=== Dataset content ===
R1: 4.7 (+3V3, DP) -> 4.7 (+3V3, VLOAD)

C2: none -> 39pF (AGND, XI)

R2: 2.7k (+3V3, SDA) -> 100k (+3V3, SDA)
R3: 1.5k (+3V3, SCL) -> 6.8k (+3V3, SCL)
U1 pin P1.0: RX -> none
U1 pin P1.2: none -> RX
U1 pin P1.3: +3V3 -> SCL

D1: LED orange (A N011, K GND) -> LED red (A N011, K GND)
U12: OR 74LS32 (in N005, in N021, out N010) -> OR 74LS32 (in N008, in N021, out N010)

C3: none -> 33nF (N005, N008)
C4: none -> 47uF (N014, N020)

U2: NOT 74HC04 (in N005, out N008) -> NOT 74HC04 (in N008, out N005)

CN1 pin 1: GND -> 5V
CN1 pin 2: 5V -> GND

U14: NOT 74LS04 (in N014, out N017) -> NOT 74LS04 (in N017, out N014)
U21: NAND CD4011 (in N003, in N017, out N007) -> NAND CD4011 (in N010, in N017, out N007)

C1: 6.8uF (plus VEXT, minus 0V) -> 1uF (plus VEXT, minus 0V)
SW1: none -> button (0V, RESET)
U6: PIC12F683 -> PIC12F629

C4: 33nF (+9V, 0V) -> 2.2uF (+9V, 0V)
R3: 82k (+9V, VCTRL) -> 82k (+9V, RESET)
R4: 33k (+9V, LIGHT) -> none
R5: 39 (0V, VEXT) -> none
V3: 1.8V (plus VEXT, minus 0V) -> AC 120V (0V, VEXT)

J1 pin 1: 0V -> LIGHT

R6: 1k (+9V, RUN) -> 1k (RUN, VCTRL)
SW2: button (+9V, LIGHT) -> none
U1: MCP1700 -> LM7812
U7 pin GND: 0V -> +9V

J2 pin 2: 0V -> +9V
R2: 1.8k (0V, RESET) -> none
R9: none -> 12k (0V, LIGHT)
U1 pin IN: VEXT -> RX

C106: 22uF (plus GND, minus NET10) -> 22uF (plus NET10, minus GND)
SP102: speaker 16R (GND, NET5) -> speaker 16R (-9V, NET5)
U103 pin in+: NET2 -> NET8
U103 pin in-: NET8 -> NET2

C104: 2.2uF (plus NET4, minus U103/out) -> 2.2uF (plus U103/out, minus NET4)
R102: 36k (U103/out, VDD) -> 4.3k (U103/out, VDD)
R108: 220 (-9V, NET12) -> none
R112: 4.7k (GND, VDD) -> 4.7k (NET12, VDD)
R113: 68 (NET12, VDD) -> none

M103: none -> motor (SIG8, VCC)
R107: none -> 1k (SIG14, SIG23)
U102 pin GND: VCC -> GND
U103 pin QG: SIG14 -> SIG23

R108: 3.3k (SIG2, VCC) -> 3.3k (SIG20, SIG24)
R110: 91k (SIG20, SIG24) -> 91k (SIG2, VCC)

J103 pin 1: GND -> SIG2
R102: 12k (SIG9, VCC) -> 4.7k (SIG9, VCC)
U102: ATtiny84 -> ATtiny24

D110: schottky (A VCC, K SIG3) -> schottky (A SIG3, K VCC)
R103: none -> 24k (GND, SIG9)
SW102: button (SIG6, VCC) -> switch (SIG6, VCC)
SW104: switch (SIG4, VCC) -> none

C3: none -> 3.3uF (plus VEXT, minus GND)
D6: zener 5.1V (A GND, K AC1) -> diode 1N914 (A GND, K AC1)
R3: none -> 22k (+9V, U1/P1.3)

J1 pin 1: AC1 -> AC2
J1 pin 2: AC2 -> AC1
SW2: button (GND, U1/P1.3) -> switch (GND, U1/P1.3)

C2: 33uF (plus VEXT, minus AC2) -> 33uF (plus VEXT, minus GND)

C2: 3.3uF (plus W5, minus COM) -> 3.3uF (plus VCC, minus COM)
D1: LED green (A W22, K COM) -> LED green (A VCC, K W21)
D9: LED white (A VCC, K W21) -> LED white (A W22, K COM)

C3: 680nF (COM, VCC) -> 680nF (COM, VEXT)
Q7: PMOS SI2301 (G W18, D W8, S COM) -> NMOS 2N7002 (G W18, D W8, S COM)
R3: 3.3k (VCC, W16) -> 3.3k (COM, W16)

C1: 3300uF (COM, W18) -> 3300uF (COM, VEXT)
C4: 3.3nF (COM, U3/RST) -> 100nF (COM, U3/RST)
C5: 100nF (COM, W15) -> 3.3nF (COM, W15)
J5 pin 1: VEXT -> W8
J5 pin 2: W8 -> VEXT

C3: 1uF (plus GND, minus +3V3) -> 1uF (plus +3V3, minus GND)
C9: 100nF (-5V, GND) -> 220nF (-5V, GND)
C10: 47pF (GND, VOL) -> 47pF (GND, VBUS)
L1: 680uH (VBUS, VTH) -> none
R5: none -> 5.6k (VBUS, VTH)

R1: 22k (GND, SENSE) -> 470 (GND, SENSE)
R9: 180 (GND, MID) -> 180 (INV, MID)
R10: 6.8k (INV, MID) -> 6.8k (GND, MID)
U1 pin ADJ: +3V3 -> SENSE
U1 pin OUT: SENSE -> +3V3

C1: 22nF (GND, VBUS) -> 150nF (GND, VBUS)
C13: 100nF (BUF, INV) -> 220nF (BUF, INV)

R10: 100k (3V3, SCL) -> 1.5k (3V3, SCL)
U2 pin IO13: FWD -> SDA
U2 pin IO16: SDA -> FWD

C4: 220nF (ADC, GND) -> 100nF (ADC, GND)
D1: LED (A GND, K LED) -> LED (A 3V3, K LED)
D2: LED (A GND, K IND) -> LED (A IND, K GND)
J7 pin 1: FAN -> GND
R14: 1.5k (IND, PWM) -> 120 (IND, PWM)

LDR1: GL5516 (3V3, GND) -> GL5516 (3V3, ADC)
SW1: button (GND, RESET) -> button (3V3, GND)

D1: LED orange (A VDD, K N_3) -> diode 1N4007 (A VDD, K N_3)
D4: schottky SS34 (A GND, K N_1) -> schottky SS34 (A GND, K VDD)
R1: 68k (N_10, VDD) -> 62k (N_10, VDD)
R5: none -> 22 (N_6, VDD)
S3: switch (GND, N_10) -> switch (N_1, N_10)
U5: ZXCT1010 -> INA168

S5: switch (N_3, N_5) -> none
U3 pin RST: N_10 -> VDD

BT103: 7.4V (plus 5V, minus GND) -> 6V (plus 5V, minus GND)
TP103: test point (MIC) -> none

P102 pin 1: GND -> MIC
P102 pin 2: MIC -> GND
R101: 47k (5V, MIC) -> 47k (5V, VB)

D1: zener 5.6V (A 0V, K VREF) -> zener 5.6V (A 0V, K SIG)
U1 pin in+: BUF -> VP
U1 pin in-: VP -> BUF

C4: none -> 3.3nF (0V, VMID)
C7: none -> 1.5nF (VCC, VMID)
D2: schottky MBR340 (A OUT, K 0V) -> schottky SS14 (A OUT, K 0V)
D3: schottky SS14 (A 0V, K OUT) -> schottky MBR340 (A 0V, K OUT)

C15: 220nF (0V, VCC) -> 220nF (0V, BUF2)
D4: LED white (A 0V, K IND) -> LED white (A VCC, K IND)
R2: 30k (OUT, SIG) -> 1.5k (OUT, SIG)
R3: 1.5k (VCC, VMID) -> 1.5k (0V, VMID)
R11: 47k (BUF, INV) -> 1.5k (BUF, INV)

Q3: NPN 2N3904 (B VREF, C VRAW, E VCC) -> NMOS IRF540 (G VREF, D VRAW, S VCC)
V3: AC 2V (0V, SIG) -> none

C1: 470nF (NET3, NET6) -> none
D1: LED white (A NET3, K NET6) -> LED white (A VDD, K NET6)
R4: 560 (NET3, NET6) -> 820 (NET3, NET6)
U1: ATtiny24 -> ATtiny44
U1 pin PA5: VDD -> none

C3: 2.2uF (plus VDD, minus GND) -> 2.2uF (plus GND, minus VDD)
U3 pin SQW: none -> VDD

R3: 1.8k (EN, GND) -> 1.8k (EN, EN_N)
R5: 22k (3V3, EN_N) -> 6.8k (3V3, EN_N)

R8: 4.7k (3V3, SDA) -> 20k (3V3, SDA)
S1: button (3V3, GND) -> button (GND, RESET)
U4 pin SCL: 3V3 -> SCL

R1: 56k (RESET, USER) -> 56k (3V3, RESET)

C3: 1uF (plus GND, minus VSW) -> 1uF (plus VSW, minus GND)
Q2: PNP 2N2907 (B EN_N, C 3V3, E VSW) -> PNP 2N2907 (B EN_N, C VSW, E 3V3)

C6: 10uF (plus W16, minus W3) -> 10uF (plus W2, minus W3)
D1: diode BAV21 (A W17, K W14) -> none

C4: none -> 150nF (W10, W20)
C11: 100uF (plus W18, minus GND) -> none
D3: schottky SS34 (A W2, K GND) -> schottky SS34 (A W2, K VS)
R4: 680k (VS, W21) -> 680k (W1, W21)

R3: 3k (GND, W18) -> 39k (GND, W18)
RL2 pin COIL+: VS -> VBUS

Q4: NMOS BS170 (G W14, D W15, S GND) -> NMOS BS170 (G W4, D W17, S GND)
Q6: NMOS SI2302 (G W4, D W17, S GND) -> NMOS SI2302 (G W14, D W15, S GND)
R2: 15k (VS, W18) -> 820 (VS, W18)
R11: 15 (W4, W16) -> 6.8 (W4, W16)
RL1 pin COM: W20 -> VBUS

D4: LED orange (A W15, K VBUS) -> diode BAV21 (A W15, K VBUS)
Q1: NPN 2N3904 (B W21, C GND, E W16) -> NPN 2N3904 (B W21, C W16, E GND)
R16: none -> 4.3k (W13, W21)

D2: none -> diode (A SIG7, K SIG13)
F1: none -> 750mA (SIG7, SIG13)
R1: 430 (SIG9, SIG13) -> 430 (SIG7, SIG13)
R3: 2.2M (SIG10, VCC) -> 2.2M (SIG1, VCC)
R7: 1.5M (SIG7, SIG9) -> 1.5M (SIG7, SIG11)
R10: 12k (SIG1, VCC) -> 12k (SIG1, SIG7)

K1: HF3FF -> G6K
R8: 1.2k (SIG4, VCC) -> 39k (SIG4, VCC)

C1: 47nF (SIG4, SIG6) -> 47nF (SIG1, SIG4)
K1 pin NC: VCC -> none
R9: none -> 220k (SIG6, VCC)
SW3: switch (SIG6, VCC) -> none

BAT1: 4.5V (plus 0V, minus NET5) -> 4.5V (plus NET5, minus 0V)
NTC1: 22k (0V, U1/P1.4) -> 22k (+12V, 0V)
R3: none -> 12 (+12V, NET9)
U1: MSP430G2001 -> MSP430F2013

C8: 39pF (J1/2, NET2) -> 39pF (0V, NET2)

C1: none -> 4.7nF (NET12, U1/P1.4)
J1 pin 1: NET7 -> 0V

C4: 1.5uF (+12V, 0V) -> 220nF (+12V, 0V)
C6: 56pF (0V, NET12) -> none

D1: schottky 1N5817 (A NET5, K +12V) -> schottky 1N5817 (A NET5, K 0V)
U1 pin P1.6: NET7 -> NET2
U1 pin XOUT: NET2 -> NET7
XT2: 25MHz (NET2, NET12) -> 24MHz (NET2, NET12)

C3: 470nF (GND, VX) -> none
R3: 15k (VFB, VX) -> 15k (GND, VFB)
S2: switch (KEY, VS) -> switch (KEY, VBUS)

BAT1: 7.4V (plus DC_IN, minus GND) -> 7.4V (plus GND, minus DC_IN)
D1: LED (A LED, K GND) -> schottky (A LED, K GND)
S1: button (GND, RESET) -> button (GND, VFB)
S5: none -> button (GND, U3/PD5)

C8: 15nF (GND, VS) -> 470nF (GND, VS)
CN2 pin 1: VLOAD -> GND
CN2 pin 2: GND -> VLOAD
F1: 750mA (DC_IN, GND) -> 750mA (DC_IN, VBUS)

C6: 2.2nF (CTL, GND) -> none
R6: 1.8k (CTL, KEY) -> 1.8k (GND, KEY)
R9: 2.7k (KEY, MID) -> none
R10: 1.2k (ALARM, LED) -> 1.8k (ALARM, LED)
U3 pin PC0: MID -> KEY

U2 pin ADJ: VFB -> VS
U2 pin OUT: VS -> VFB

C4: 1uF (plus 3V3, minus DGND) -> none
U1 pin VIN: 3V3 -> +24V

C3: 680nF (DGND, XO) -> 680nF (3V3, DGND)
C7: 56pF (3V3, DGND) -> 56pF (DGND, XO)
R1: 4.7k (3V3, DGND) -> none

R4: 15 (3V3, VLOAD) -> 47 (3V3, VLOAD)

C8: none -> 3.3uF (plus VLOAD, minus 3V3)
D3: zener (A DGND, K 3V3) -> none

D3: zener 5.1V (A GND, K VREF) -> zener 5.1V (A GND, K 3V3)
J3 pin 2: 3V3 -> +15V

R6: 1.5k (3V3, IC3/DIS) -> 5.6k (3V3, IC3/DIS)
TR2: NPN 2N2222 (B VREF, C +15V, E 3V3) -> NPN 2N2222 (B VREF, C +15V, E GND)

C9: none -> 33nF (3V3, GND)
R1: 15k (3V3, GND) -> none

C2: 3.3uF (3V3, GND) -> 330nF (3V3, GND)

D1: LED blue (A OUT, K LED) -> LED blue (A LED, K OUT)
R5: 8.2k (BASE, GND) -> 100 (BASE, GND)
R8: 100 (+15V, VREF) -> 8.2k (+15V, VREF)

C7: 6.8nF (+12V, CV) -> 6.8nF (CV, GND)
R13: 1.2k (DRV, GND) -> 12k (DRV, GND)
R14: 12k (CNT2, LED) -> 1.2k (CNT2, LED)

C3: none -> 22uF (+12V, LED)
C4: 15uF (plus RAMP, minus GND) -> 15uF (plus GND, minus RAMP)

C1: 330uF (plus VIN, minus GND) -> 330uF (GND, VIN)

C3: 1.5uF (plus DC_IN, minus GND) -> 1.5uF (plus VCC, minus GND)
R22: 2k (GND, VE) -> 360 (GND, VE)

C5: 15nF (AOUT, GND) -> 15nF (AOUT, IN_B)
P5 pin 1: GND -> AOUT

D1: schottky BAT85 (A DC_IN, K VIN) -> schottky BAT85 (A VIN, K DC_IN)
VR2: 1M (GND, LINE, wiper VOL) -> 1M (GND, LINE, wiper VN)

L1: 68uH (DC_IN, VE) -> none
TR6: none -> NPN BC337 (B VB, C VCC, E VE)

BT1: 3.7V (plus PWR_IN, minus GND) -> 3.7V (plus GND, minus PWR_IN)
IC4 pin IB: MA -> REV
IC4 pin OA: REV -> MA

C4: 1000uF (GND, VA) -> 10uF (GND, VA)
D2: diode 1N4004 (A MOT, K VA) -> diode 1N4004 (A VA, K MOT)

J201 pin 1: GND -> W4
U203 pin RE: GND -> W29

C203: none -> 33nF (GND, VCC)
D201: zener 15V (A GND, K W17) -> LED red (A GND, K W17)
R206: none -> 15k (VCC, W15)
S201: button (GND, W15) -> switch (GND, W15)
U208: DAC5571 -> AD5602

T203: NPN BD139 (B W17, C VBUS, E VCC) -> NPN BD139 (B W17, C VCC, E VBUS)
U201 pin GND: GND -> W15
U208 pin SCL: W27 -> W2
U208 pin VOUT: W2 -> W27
===
- Work order
Will you return exactly the lines above from the one with "U7 pin GND: 0V -> +9V" down to the one with "C104: 2.2uF (plus", counting both as part of the range?

- Answer to the problem
U7 pin GND: 0V -> +9V

J2 pin 2: 0V -> +9V
R2: 1.8k (0V, RESET) -> none
R9: none -> 12k (0V, LIGHT)
U1 pin IN: VEXT -> RX

C106: 22uF (plus GND, minus NET10) -> 22uF (plus NET10, minus GND)
SP102: speaker 16R (GND, NET5) -> speaker 16R (-9V, NET5)
U103 pin in+: NET2 -> NET8
U103 pin in-: NET8 -> NET2

C104: 2.2uF (plus NET4, minus U103/out) -> 2.2uF (plus U103/out, minus NET4)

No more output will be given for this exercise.